(Material provided Opens)

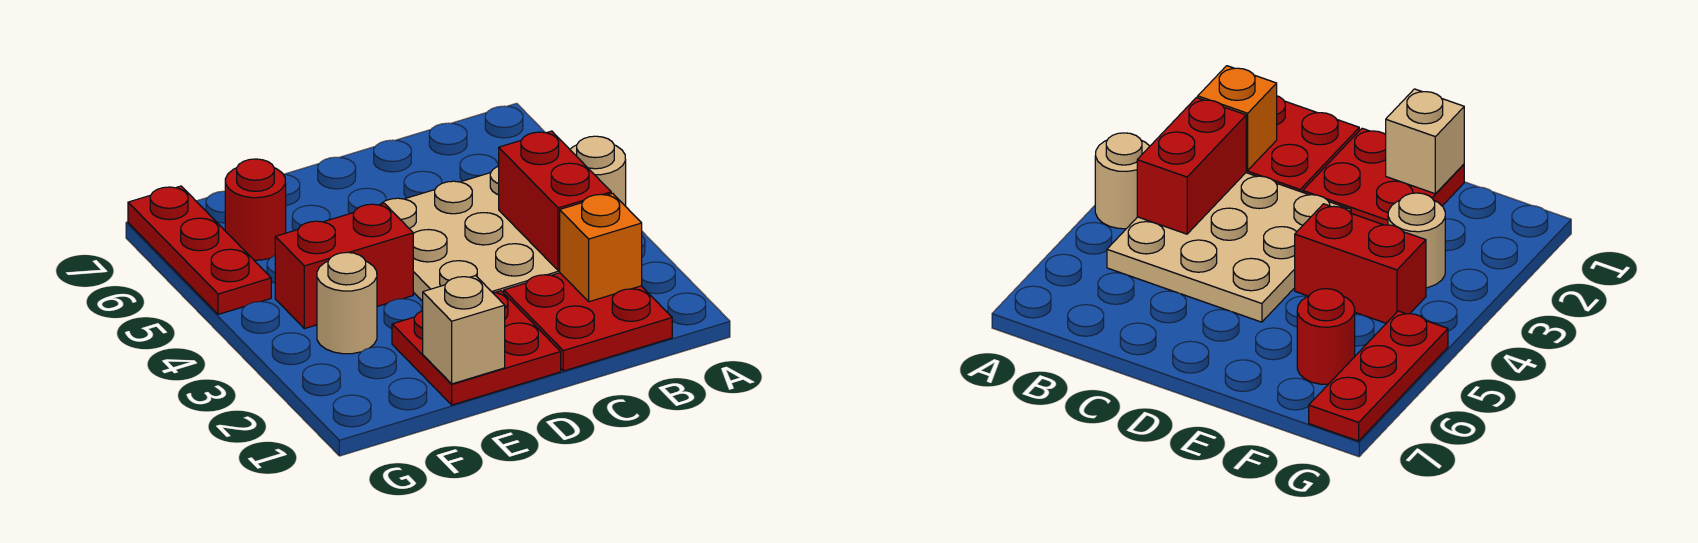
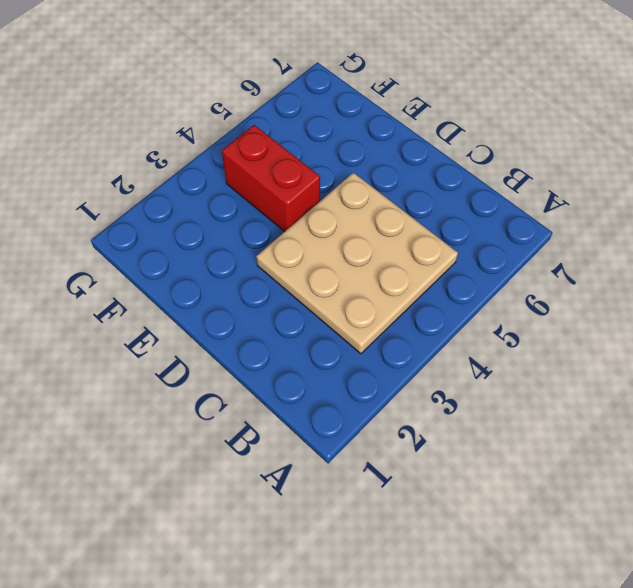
none -> tan round brick A4 level 1
none -> red plate B1:C2 level 1

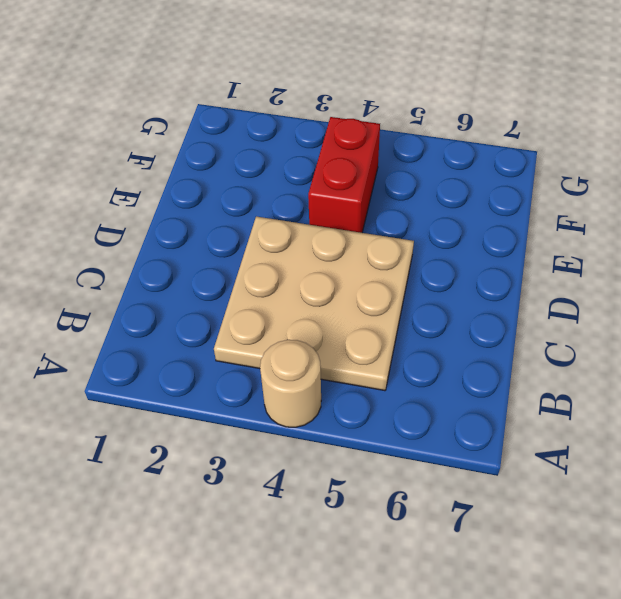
none -> red plate B1:C2 level 1
none -> red plate D1:E2 level 1

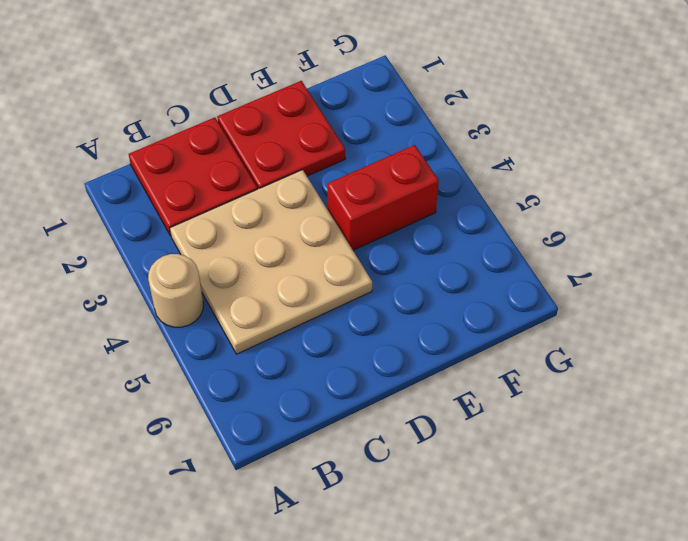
none -> tan round brick F3 level 1
none -> red round brick F6 level 1

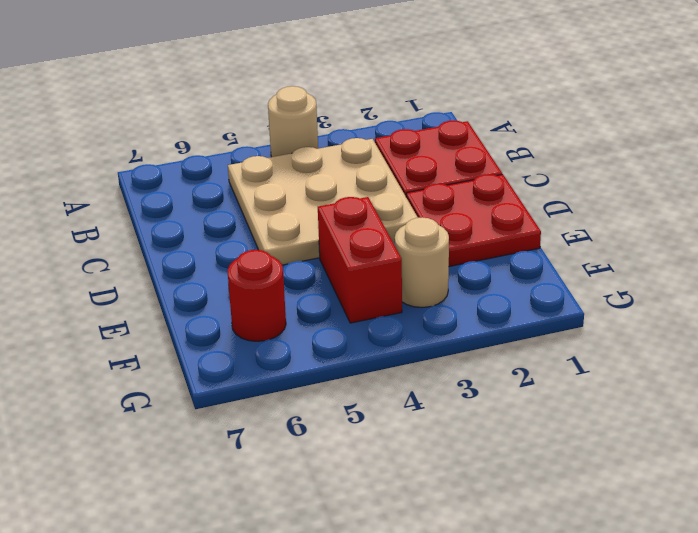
none -> red plate G5:G7 level 1
none -> orange brick B2 level 2

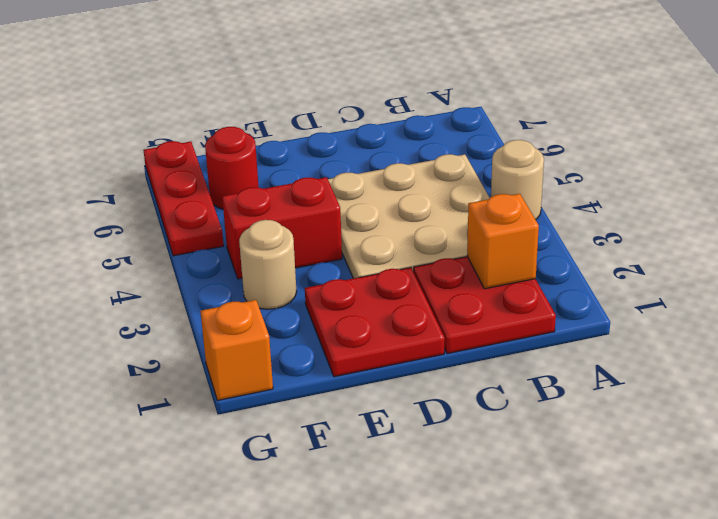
orange brick G1 level 1 -> none
none -> red brick B3:B4 level 2
none -> tan brick E1 level 2

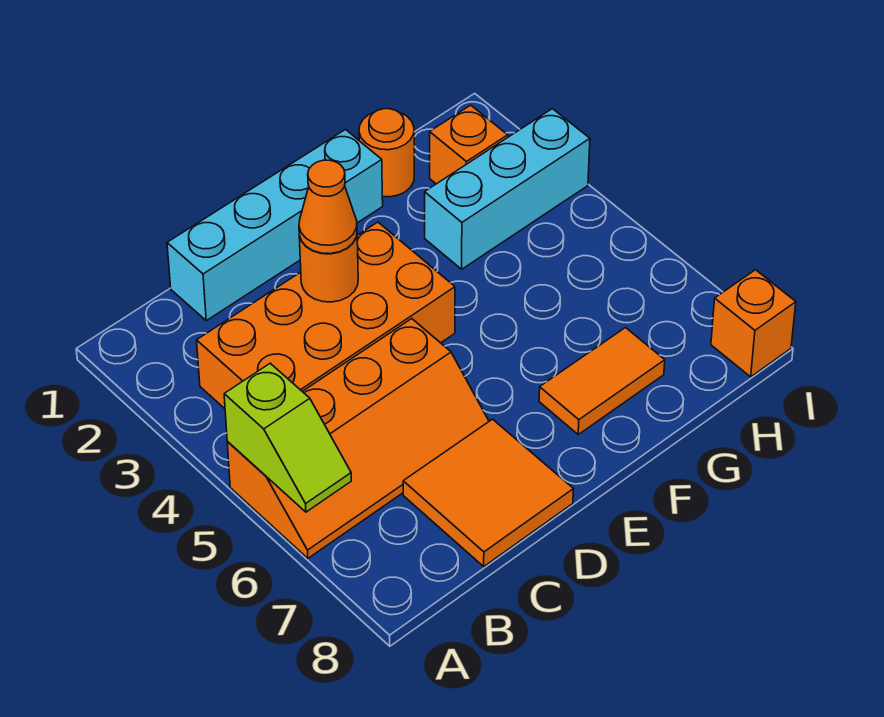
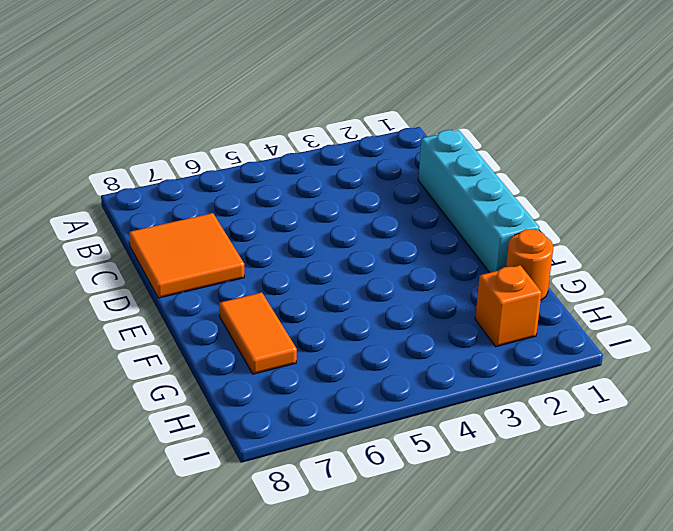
none -> orange slope A5:D6 level 1 top 5
none -> orange brick B3:E4 level 1
none -> cyan brick G3:I3 level 1

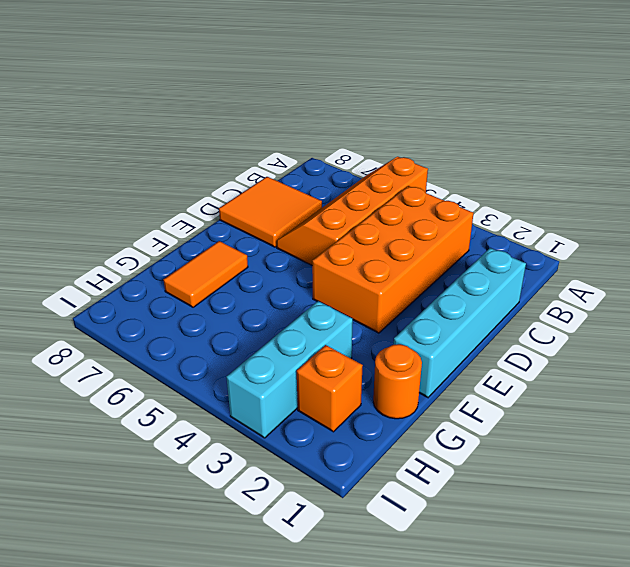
none -> orange brick I8 level 1
none -> lime slope A5:A6 level 2 top 5
none -> orange round brick D3 level 2

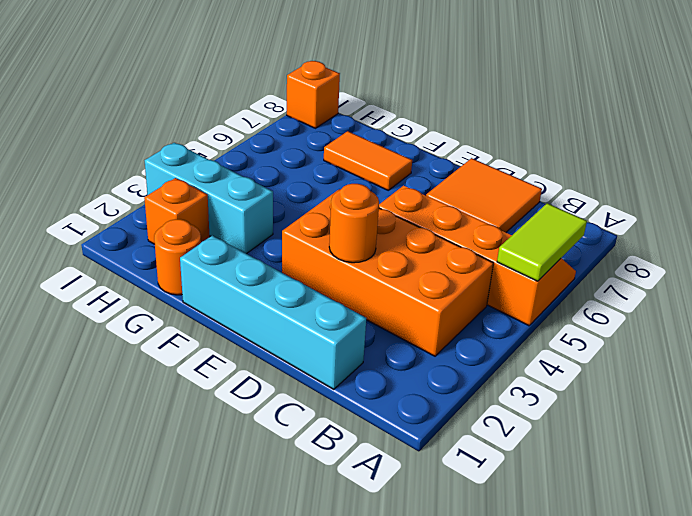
lime tile A5:A6 level 2 -> lime slope A5:A6 level 2 top 5
none -> orange cone D3 level 3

(Material provided Closes)

◆ What is required
Read the entries above, then pull out the lines that include "orange".

◆ Answer for the task
none -> orange brick B2 level 2
orange brick G1 level 1 -> none
none -> orange slope A5:D6 level 1 top 5
none -> orange brick B3:E4 level 1
none -> orange brick I8 level 1
none -> orange round brick D3 level 2
none -> orange cone D3 level 3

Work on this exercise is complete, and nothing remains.